WHAT YOU SHOULD DO: All lines containing the string "plate" must be copied from the entries.

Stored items
= Beginning of Section =
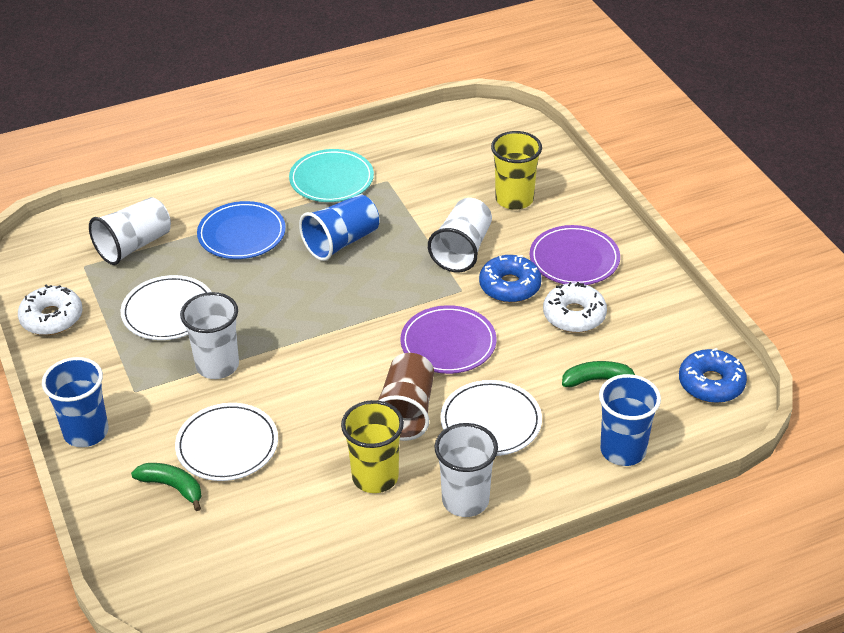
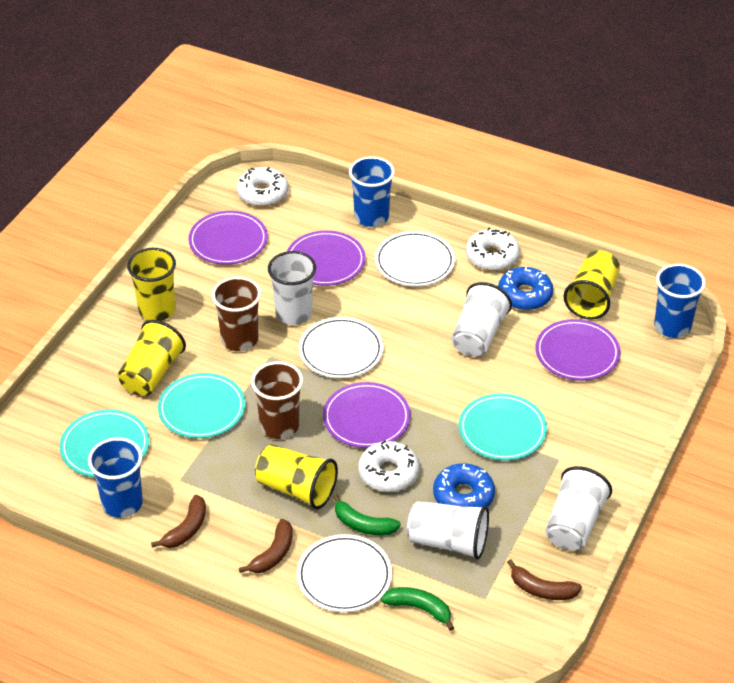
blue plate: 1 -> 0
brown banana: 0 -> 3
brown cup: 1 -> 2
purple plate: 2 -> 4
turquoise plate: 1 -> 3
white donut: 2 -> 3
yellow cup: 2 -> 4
= End of Section =
OUTPUT OF THE EXERCISE:
blue plate: 1 -> 0
purple plate: 2 -> 4
turquoise plate: 1 -> 3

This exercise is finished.